## RECORD EXTRACTS

··········

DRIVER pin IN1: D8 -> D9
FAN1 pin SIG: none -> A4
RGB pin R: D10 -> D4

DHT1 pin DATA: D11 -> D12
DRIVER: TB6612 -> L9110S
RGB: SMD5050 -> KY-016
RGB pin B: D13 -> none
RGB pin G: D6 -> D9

··········

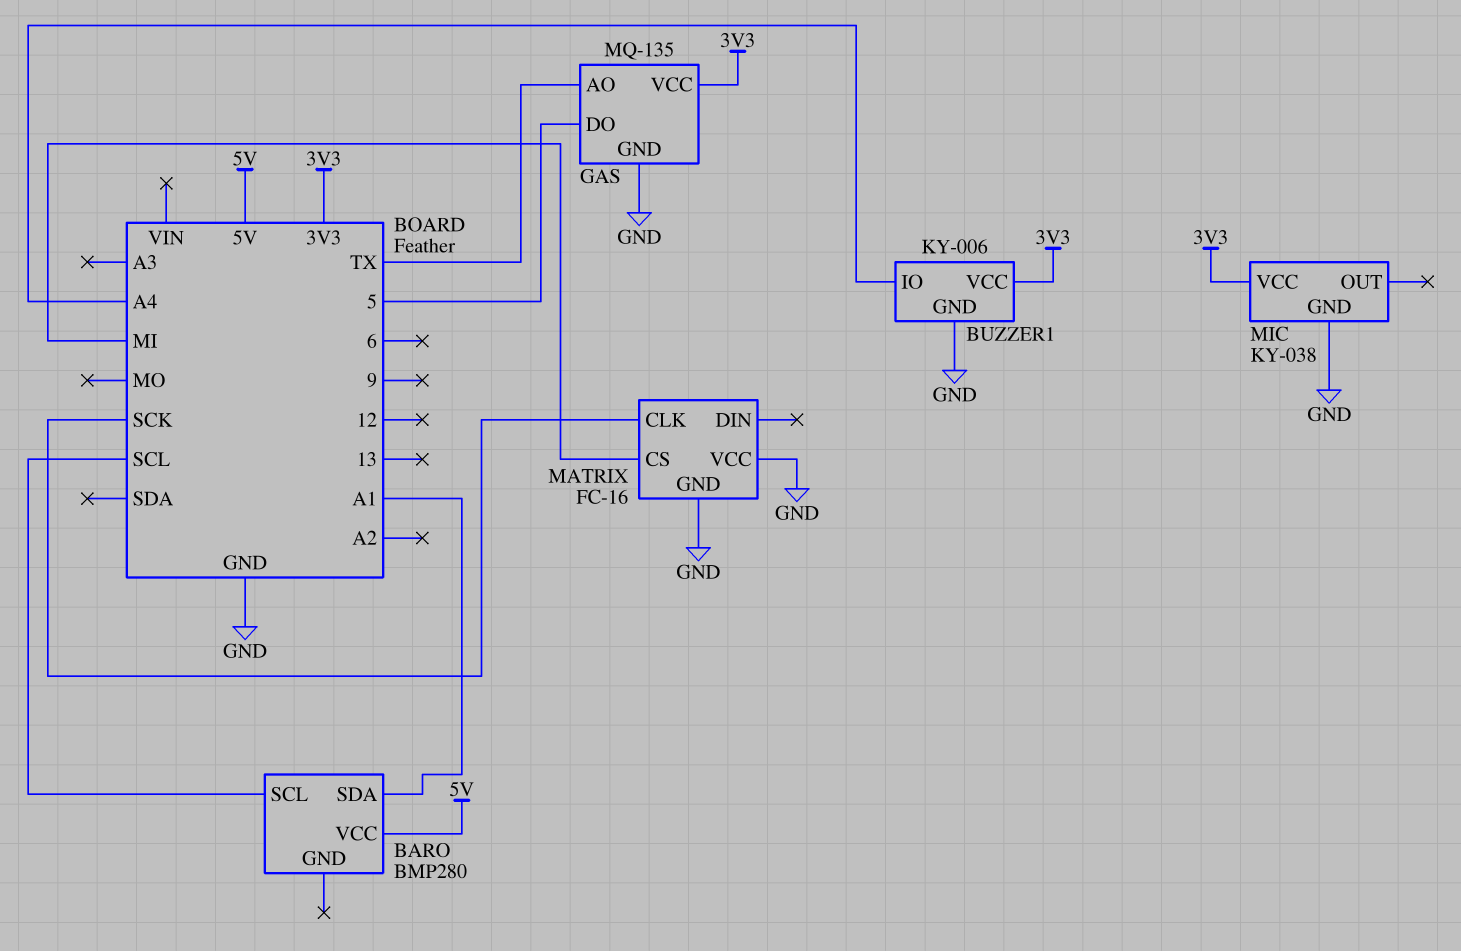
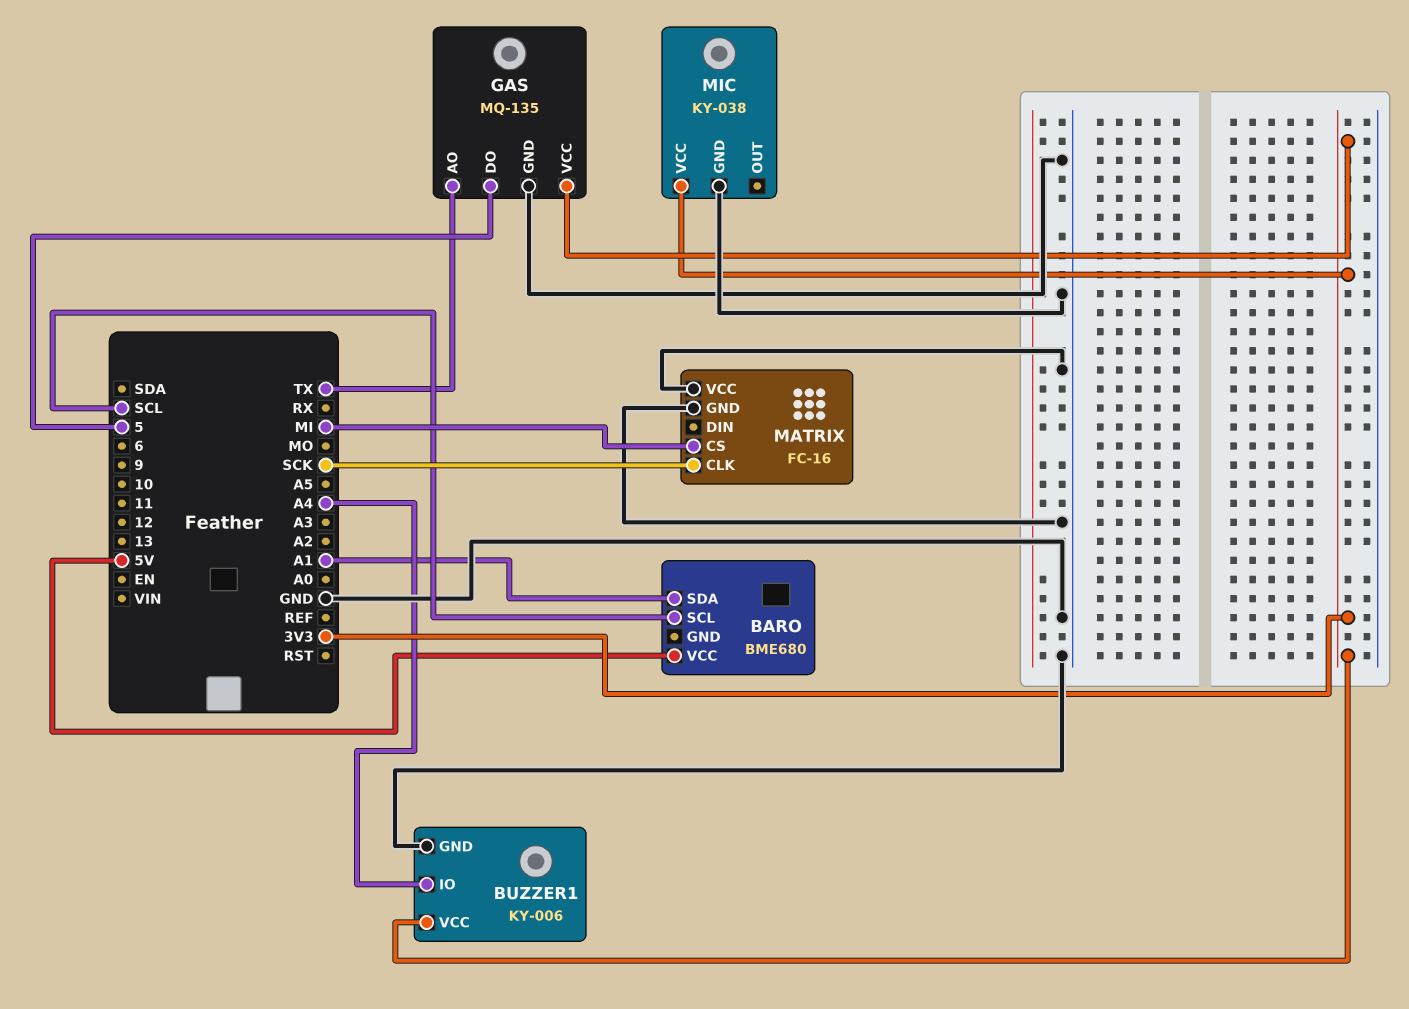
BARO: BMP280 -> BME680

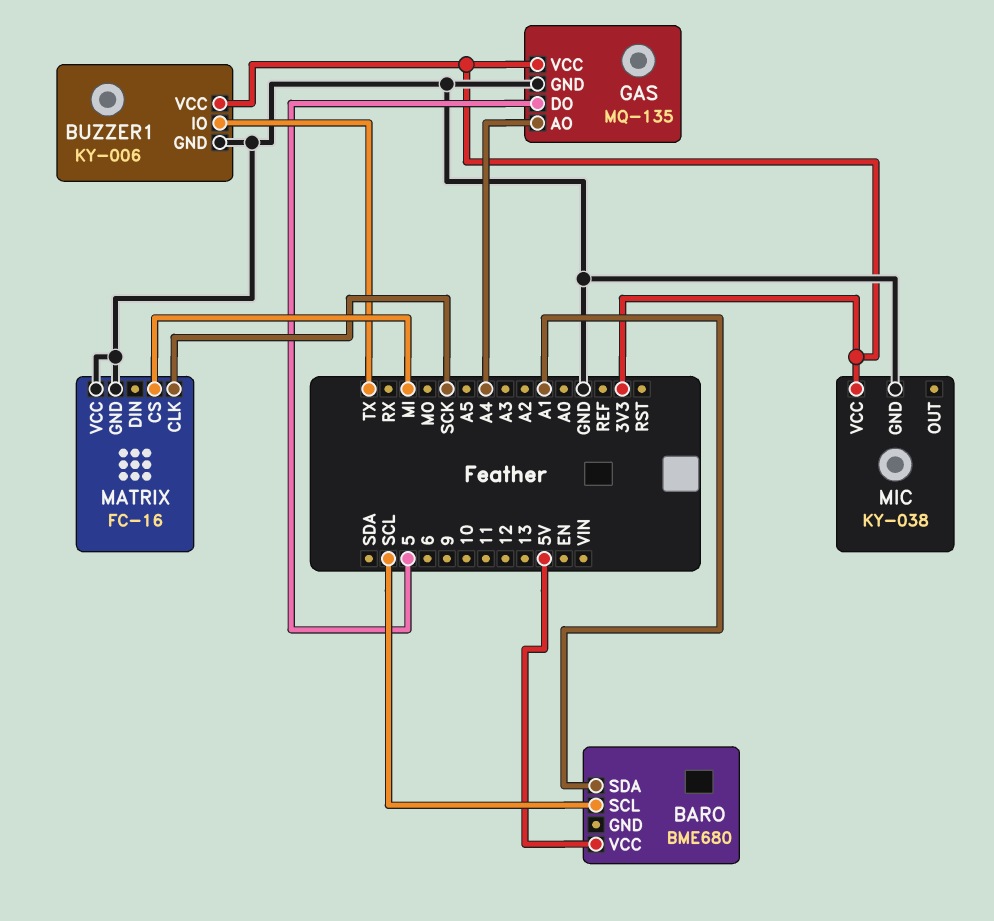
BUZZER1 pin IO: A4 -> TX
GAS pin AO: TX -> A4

··········

## TASK TO COMPLETE
Would you quote everything above from the line containing "FAN1 pin SIG: none -> A4" down to the line containing "RGB pin G: D6 -> D9"? Include both of those lines and nothing else.

## REPLY
FAN1 pin SIG: none -> A4
RGB pin R: D10 -> D4

DHT1 pin DATA: D11 -> D12
DRIVER: TB6612 -> L9110S
RGB: SMD5050 -> KY-016
RGB pin B: D13 -> none
RGB pin G: D6 -> D9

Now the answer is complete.